Please return each line of the records that contains the string "kern", copied without changes.

START Available data

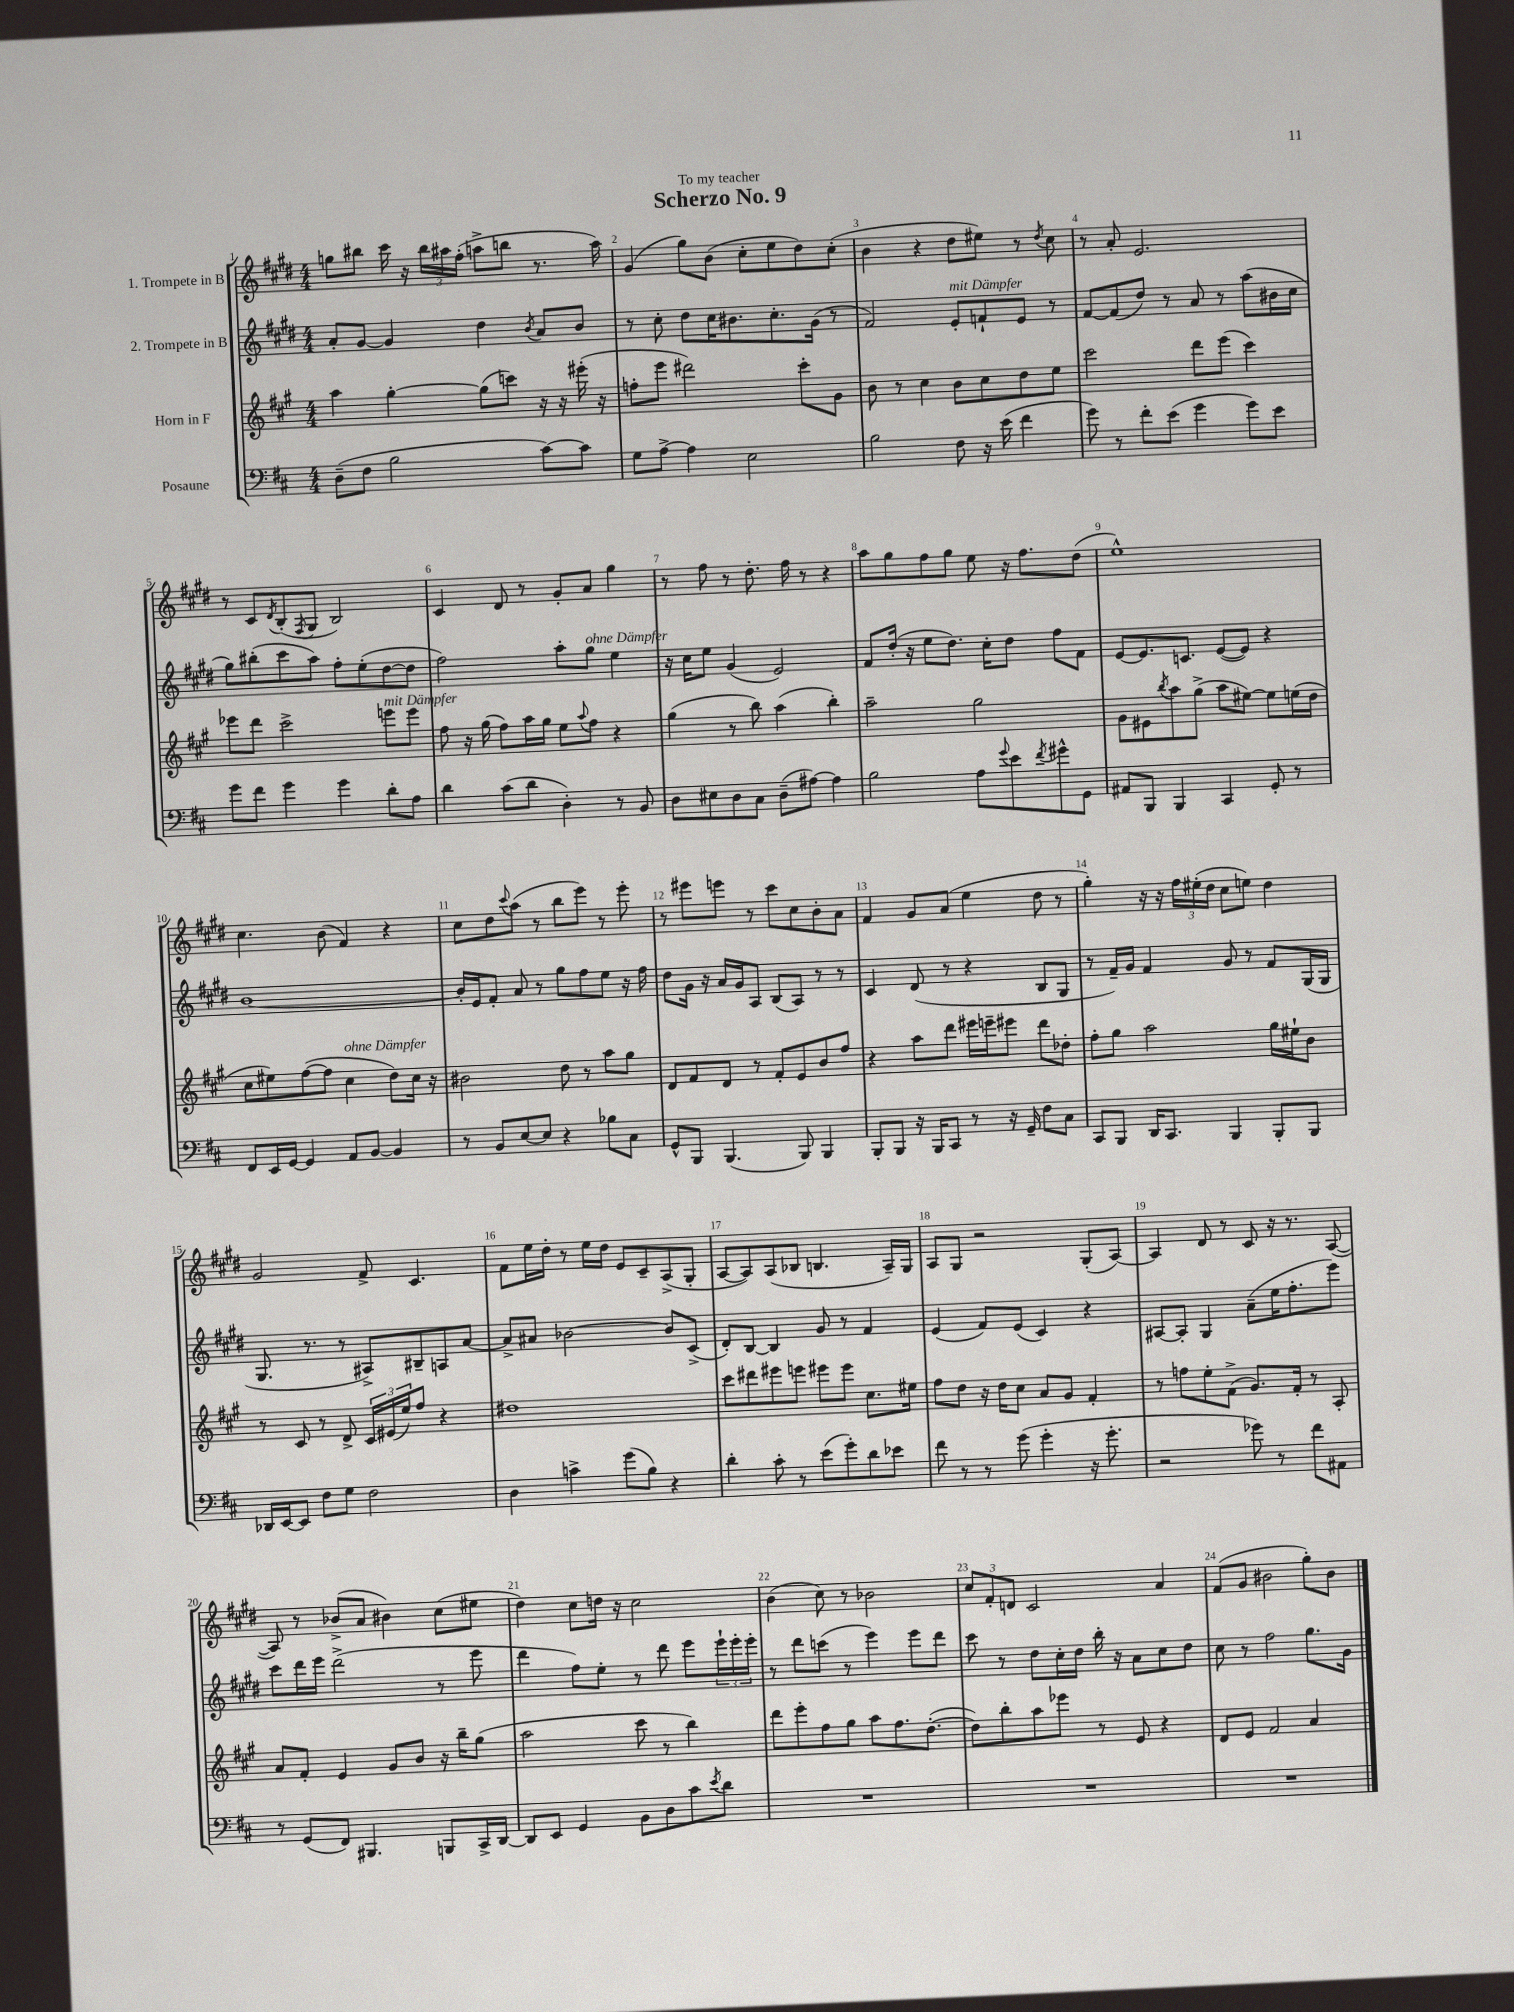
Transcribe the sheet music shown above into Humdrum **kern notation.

**kern	**kern	**kern	**kern
*staff4	*staff3	*staff2	*staff1
*clefF4	*clefG2	*clefG2	*clefG2
*k[f#c#]	*k[f#c#g#]	*k[f#c#g#d#]	*k[f#c#g#d#]
*M4/4	*M4/4	*M4/4	*M4/4
(8D~\L	4aa\	8a'/L	8gg\L
8F#\J	.	[8g#/J	8bb#\J
2B\	[4gg#'\	4g#/]	16ccc#\
.	.	.	16r
.	.	.	24bb#\LL
.	.	.	24aa#\
.	.	.	(24ff#'\JJ
.	(8gg#\]L	4dd#\	8aa^\L
.	8ccc\J)	.	8bb\J
.	.	8qb/	.
[8c#\L)	16r	8a/L	8.r
.	16r	.	.
8c#\]J	(16eee#'\	8b/J	.
.	16r	.	16aa\)
=	=	=	=
8G\L	8ff'\L	8r	(4g#/
[8A^\J	8eee\J	8cc#'\	.
4A\]	2ddd#\)	8dd#\L	8gg#\L)
.	.	16cc#\K	(8b\J
.	.	8.b#\	.
2E\	.	.	8cc#'\L
.	.	8.cc#'\	8ee\
.	8ccc#'\L	.	8dd#\)
.	.	(16g#\Jk	.
.	8g#\J	8r	(8cc#'\J
=	=	=	=
2B\	8b\	2f#/)	4b\
.	8r	.	.
.	4cc#\	.	4r
8F#\	8b\L	8e'/L	8dd#\L
16r	8cc#\	8f`/	8ee#\J)
(16e\	.	.	.
4f#\	8dd\	8e/J	8r
.	.	.	8qdd#/
.	8ee\J	8r	8cc#\
=	=	=	=
8g\)	2ccc#\	[8f#/L	8r
8r	.	(8f#/]	8a'/
8f#'\L	.	8dd#/J)	2.e/
(8e\J	.	8r	.
4g\	8ddd\L	8a/	.
.	(8eee\J	8r	.
8g\L)	4ccc#\)	(8aa\L	.
8e\J	.	16b#\L	.
.	.	16cc#\JJ	.
=	=	=	=
8g\L	8eee-\L	8gg#\L)	8r
8f#\J	8ddd\J	(8bb#'\	8c#/L
.	.	.	8qd#/
4g\	2ccc#^\	8ccc#\	(8B'/
.	.	.	8qF#/
.	.	8aa\J)	8G#/J
4g\	.	8ff#'\L	2B/)
.	.	(8ee'\	.
8d'\L	8eee\L	[8dd#\	.
8A\J	8eee\J	8dd#\]J	.
=	=	=	=
4d\	8ff#\	2ff#\)	4c#/
.	16r	.	.
.	(16gg#\	.	.
(8c#\L	8ff#\L)	.	8d#/
8d\J	16aa\L	.	8r
.	16gg#\JJ	.	.
4D'\)	8ee\L	8aa'\L	8g#'/L
.	8qqaa/	.	.
.	8ff#\J	8gg#\J	8a/J
8r	4r	4ee\	4gg#\
8BB/	.	.	.
=	=	=	=
8D\L	(4gg#\	16r	8r
.	.	16cc#\LK	.
8E#\	.	8ee\J	8ff#\
8D\	8r	(4g#/	8r
8C#\J	8bb\)	.	8.dd#'\
(8D~\L	(4aa\	2e/)	.
.	.	.	16ff#\
[8A#\J)	.	.	8r
4A#\]	4bb'\)	.	4r
=	=	=	=
2B\	2aa~\	8f#/L	8aa\L
.	.	(16dd#'/Jk	8gg#\
.	.	16r	.
.	.	8ee\L	8ff#\
.	.	8.dd#\J)	8gg#\J
8A\L	2gg#\	.	8ee\
.	.	16cc#'\LK	.
8qqg/	.	.	.
8e\	.	8dd#\J	16r
.	.	.	8.ff#\L
8qf#/	.	.	.
8g#^^\	.	8ff#\L	.
8GG\J	.	8f#\J	(8dd#\J
=	=	=	=
8AA#/L	8g#\L	[8e/L	1ee^^)
8BBB/J	8e#\	8.e/]	.
.	8qbb/	.	.
4BBB/	8aa\	.	.
.	.	8.c/J	.
.	(8gg#^\J	.	.
4CC#/	8aa\L	([8e/L	.
.	[8ee#\J)	8e/]J)	.
8GG'/	8ee#\]L	4r	.
8r	(16ee\L	.	.
.	16dd\JJ	.	.
=	=	=	=
8FF#/L	8cc#\L	[1b	4.cc#\
16EE/L	8ee#\)	.	.
[16GG/JJ	.	.	.
4GG/]	([8ff#\	.	.
.	8ff#\]J	.	(8b\
8AA/L	4cc#\	.	4f#/)
[8BB/J	.	.	.
4BB/]	8dd\L)	.	4r
.	16cc#\Jk	.	.
.	16r	.	.
=	=	=	=
8r	2b#\	16b'/]LL	8cc#\L
.	.	16e/J	.
8BB/L	.	8f#'/J	8dd#\
.	.	.	8qqccc#/
[8E/	.	8a/	(8aa\J
8E/]J	.	8r	8r
4r	8dd\	8gg#\L	8bb\L
.	8r	8ff#\	8eee\J)
8B-\L	8aa\L	8ee\J	8r
8C#\J	8gg#\J	16r	8eee'\
.	.	16ff#\	.
=	=	=	=
8GG^^/L	8d/L	8dd#\L	8r
8BBB/J	8f#/	16g#\Jk	8eee#\L
.	.	16r	.
(4.BBB/	8d/J	16a/LL	8eee\J
.	.	16g#/J	.
.	8r	8A/J	8r
.	8f#'/L	(8B/L	8ccc#\L
8BBB/)	8e/	8A/J)	8cc#\
4BBB/	8b/	8r	8b'\
.	8ff#/J	8r	8a\J
=	=	=	=
8BBB'/L	4r	4c#/	4f#/
8BBB/J	.	.	.
16r	8aa\L	(8d#/	8g#/L
16BBB/LK	.	.	.
8CC#/J	8ddd\J	8r	(8a/J
8r	16eee#\LL	4r	4ee\
.	16eee~\J	.	.
16r	8eee#\J	.	.
16GG~/	.	.	.
8F#\L	8ddd\L	8B/L	8dd#\
8C#\J	8dd-'\J	8G#/J	8r
=	=	=	=
8CC#/L	8ff#'\L	8r	4gg#'\)
8BBB/J	8gg#\J	16f#~/LL)	.
.	.	16g#/JJ	.
16DD/LK	2aa\	4f#/	16r
8.CC#/J	.	.	16r
.	.	.	24ff#\LL
.	.	.	(24ee#'\
.	.	.	24dd#\JJ
4BBB/	.	8g#/	8cc#\L
.	.	8r	8ee\J)
8BBB'/L	16gg#\LL	8f#/L	4dd#\
.	16ee#`\J	.	.
8BBB/J	8b\J	(16G#/L	.
.	.	16G#/JJ	.
=	=	=	=
16DD-/LL	8r	8.G#/	2g#/
[16EE/J	.	.	.
8EE/]J	8c#/	.	.
.	.	8.r	.
8F#\L	8r	.	.
8G\J	8d^/	8r	.
2F#\	24c#/LL	8A#^/L)	8f#^/
.	(24e#/	.	.
.	24ee/J)	.	.
.	8ff#/J	8B#~/	4.c#/
.	4r	8A/	.
.	.	[8a/J	.
=	=	=	=
4D\	1dd#	8a^/]L	8f#\L
.	.	8a#/J	16ee\L
.	.	.	16dd#'\JJ
4c^\	.	[2b-\	8r
.	.	.	16ee\LL
.	.	.	16dd#\JJ
(8g\L	.	.	8e/L
8B\J)	.	.	8c#~/
4r	.	8b-/]L	(8A^/
.	.	(8c#^/J	8G#'/J
=	=	=	=
4d'\	8ccc#\L	8d#'/L)	[8A/L
.	8ddd#\	[8B/J	8A/])
8c#'\	8eee#\	4B/]	(8A/
8r	8eee\J	.	8B-/J
(8e\L	8eee#\L	8g#/	4.B/
8g'\)	8eee#\J	8r	.
8d\	8.cc#\L	4f#/	.
8e-\J	.	.	16A~/LL)
.	16ee#\Jk	.	16G#/JJ
=	=	=	=
8f#\	8ff#\L	(4e/	8A/L
8r	8dd\J	.	8G#/J
8r	16r	8f#/L)	2r
.	16dd\LK	.	.
(8g\	8cc#\J	(8e/J	.
4g'\	8a/L	4c#/)	.
.	8g#/J	.	.
16r	4f#'/	4r	(8G#'/L
8.g'\	.	.	.
.	.	.	[8A/J)
=	=	=	=
2r	8r	[8A#/L	4A/]
.	8ff\L	8A#'/]J	.
.	8ee'\	4G#/	8d#/
.	(8f#^\J	.	8r
8g-\)	8.g#/L)	(8a~\L	8c#/
8r	.	16ee\K	16r
.	16f#'/Jk	8.ff#'\	8.r
8f#\L	8r	.	.
8AA#\J	8A'/	8eee\J)	([8A/
=	=	=	=
8r	8a/L	8ccc#\L	8A/])
(8GG/L	8f#'/J	16ddd#\L	8r
.	.	16eee\JJ	.
8FF#/J)	4e/	(2ddd#^\	(8b-^/L
4.BBB#/	.	.	8a/J
.	8g#/L	.	4b#\)
.	8b/J	.	.
8BBB/L	16r	8r	(8cc#\L
.	16bb~\LK	.	.
16CC#^/L	(8gg#\J	8eee\	8ee#\J
[16DD/JJ	.	.	.
=	=	=	=
8DD/]L	2aa\	4ddd#\	4dd#\)
8EE/J	.	.	.
4GG/	.	8ff#\L)	8cc#\L
.	.	8ee'\J	16dd\Jk
.	.	.	16r
8BB\L	8ccc#\	8r	2cc#\
8D\	8r	8ddd#\	.
8c#\	4bb\)	8eee\L	.
8qe/	.	.	.
8d\J	.	24eee`\L	.
.	.	24eee'\	.
.	.	24eee'\JJ	.
=	=	=	=
1r	8ddd\L	8r	(4b\
.	8eee'\	8ddd#\L	.
.	8ff#\	(8ccc\J	8cc#\)
.	8gg#\J	8r	8r
.	8aa\L	4eee\)	2b-\
.	8.ff#\	.	.
.	.	8eee\L	.
.	([8.dd'\J	.	.
.	.	8ddd#\J	.
=	=	=	=
1r	8dd\]L)	8ccc#\	12cc#/L
.	.	.	12f#'/
.	8bb'\	8r	.
.	.	.	12d/J
.	8aa\	8dd#\L	2c#/
.	8eee-\J	16cc#'\L	.
.	.	16dd#\JJ	.
.	8r	16bb'\	.
.	.	16r	.
.	8e/	8a\L	.
.	4r	8cc#\	4a/
.	.	8dd#\J	.
=	=	=	=
1r	8d/L	8cc#\	(8f#/L
.	8e/J	8r	8g#/J
.	2f#/	2ff#\	2b#\
.	4a/	8.gg#\L	8gg#'\L)
.	.	.	8b#\J
.	.	16g#\Jk	.
==	==	==	==
*-	*-	*-	*-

END Available data

**Answer for this exercise**
Transcribe the sheet music shown above into Humdrum **kern notation.
**kern	**kern	**kern	**kern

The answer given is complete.